### RAW DATA

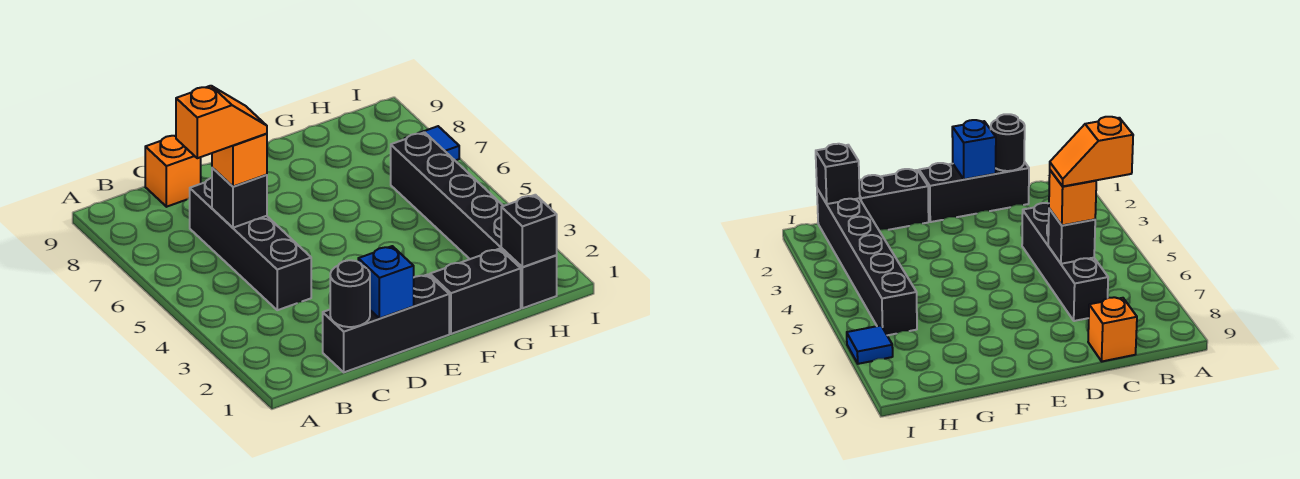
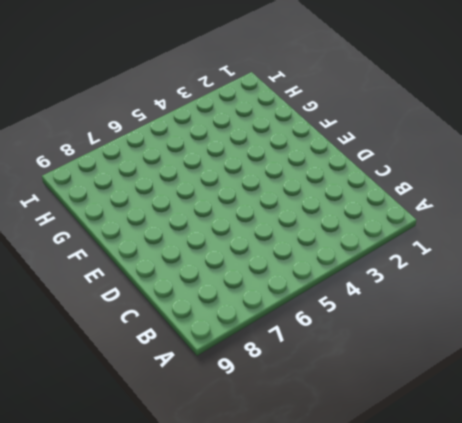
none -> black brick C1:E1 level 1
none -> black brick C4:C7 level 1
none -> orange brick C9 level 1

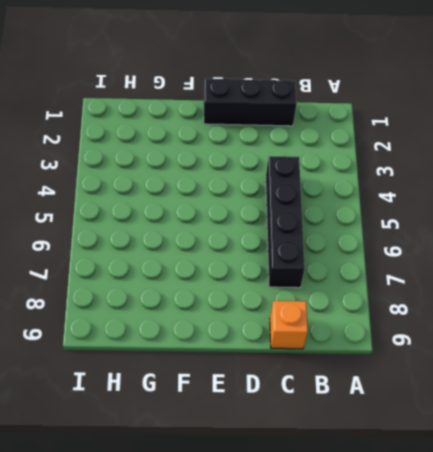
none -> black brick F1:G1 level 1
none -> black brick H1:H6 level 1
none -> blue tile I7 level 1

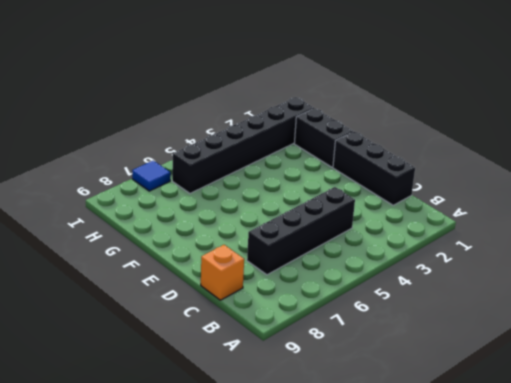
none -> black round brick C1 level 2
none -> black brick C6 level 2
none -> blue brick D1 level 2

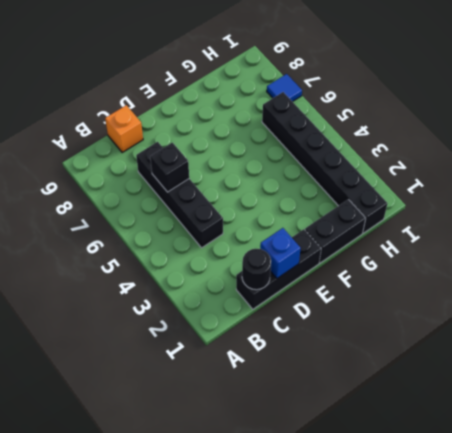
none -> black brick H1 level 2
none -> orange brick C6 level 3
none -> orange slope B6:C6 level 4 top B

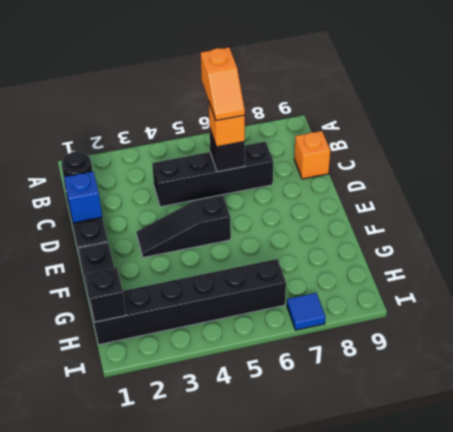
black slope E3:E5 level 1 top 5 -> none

### REQUIREMENT
Find the line containing "none -> black brick H1 level 2" in the listing above. Restate it and every line after it, word for word, through the final line, leaving out the pictures.

### TASK SOLUTION
none -> black brick H1 level 2
none -> orange brick C6 level 3
none -> orange slope B6:C6 level 4 top B

black slope E3:E5 level 1 top 5 -> none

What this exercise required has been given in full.